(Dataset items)
• • • •

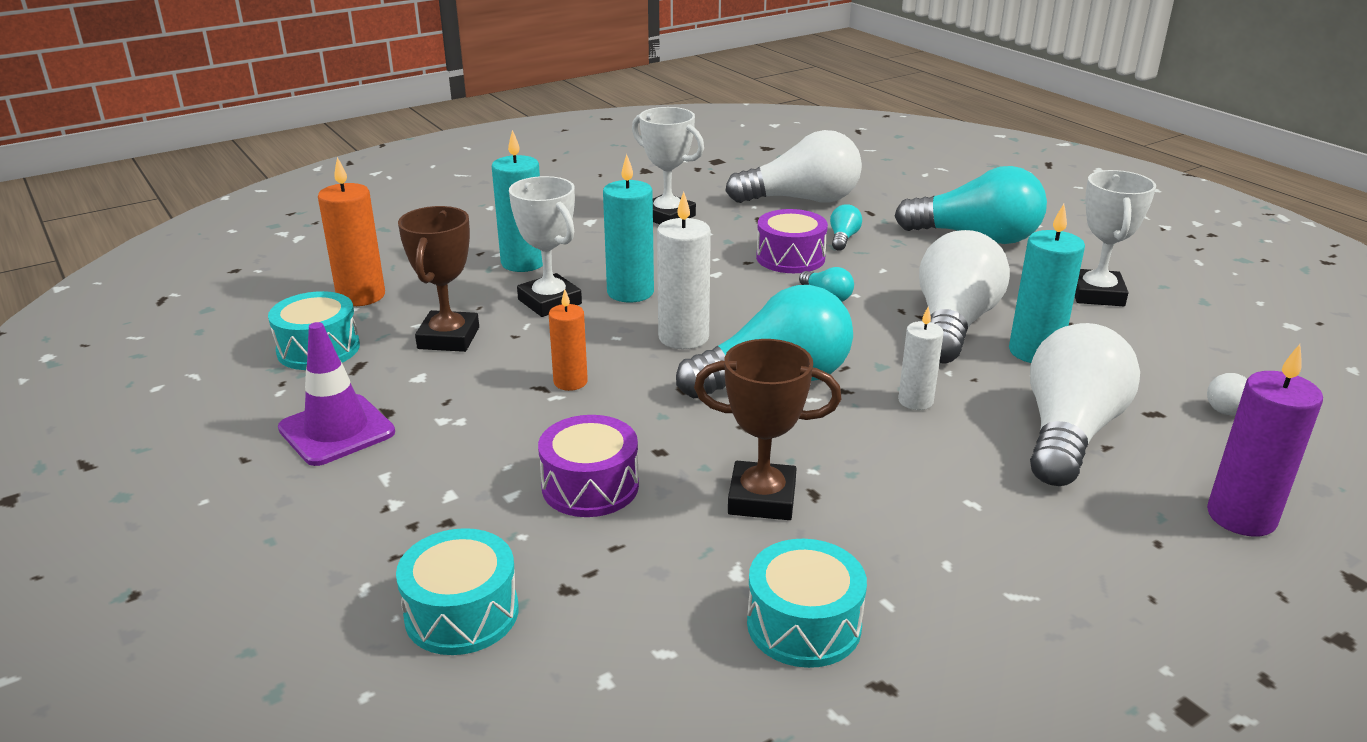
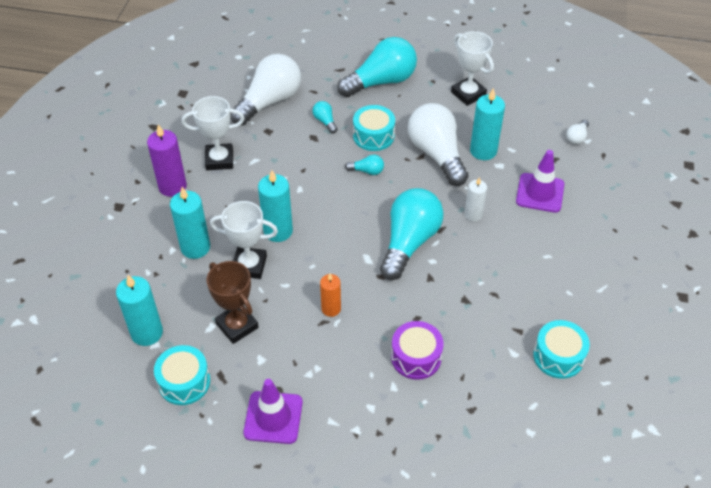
camera: 45 degrees left, 20 degrees up
(361, 296) = (147, 333): orange candle -> turquoise candle
(462, 613) = (452, 451): turquoise drum -> turquoise drum (373, 136)
(683, 337) = (341, 244): white candle -> none
(762, 498) = (481, 311): brown trophy -> none
(790, 258) = (319, 153): purple drum -> none
(1068, 433) = (540, 193): white light bulb -> purple traffic cone
(1241, 517) = (625, 197): purple candle -> purple candle (172, 186)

• • • •

**INSTRUCTIONS TO FOLLOW**
How many lines in these records hold the string "drum"? Reply with the number alone.

**EXPECTED ANSWER**
2